Task objective:
Could you set down exactly the lines in the records below between the line holding "D106: none -> LED blue (A GND, K W1)" and the line holding "CN203 pin 1: W7 -> W6", inclusive?

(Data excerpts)
+ + + + + + +
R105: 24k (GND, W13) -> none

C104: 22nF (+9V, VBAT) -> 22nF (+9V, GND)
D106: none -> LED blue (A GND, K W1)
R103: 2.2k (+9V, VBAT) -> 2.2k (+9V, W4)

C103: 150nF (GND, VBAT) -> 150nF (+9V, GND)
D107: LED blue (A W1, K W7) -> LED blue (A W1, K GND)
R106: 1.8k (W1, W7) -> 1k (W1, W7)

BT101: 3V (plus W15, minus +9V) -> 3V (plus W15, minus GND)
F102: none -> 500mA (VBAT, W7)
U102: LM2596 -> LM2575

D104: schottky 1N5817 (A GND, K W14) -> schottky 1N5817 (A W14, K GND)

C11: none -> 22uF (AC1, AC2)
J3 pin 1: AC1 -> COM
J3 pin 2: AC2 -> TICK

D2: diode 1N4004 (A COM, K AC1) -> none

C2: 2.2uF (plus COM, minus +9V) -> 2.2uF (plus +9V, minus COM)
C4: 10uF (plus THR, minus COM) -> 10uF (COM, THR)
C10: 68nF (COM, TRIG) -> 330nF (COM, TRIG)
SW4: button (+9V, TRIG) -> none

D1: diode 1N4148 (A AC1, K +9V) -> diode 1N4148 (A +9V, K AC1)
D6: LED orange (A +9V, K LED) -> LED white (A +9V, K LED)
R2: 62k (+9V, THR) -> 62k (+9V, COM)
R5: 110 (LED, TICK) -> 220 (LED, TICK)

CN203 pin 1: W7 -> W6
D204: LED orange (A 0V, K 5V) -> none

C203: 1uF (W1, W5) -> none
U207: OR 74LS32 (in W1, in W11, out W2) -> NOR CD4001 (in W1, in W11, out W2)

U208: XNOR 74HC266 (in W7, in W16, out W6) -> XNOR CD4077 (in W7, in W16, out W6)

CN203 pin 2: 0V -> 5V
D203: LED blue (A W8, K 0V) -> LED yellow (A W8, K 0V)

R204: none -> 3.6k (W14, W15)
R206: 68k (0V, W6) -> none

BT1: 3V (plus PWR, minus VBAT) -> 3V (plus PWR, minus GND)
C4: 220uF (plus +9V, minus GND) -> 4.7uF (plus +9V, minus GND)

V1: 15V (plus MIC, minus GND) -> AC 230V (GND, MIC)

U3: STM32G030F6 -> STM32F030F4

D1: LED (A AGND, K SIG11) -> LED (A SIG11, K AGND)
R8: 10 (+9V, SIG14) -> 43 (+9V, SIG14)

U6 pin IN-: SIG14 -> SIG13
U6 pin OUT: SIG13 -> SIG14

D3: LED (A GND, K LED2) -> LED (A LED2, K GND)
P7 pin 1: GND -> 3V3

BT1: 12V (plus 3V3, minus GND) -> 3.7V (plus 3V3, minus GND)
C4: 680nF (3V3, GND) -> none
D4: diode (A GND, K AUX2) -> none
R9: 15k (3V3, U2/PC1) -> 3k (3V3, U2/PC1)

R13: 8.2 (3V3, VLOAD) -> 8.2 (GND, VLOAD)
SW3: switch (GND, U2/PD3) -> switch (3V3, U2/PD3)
+ + + + + + +
Final answer:
D106: none -> LED blue (A GND, K W1)
R103: 2.2k (+9V, VBAT) -> 2.2k (+9V, W4)

C103: 150nF (GND, VBAT) -> 150nF (+9V, GND)
D107: LED blue (A W1, K W7) -> LED blue (A W1, K GND)
R106: 1.8k (W1, W7) -> 1k (W1, W7)

BT101: 3V (plus W15, minus +9V) -> 3V (plus W15, minus GND)
F102: none -> 500mA (VBAT, W7)
U102: LM2596 -> LM2575

D104: schottky 1N5817 (A GND, K W14) -> schottky 1N5817 (A W14, K GND)

C11: none -> 22uF (AC1, AC2)
J3 pin 1: AC1 -> COM
J3 pin 2: AC2 -> TICK

D2: diode 1N4004 (A COM, K AC1) -> none

C2: 2.2uF (plus COM, minus +9V) -> 2.2uF (plus +9V, minus COM)
C4: 10uF (plus THR, minus COM) -> 10uF (COM, THR)
C10: 68nF (COM, TRIG) -> 330nF (COM, TRIG)
SW4: button (+9V, TRIG) -> none

D1: diode 1N4148 (A AC1, K +9V) -> diode 1N4148 (A +9V, K AC1)
D6: LED orange (A +9V, K LED) -> LED white (A +9V, K LED)
R2: 62k (+9V, THR) -> 62k (+9V, COM)
R5: 110 (LED, TICK) -> 220 (LED, TICK)

CN203 pin 1: W7 -> W6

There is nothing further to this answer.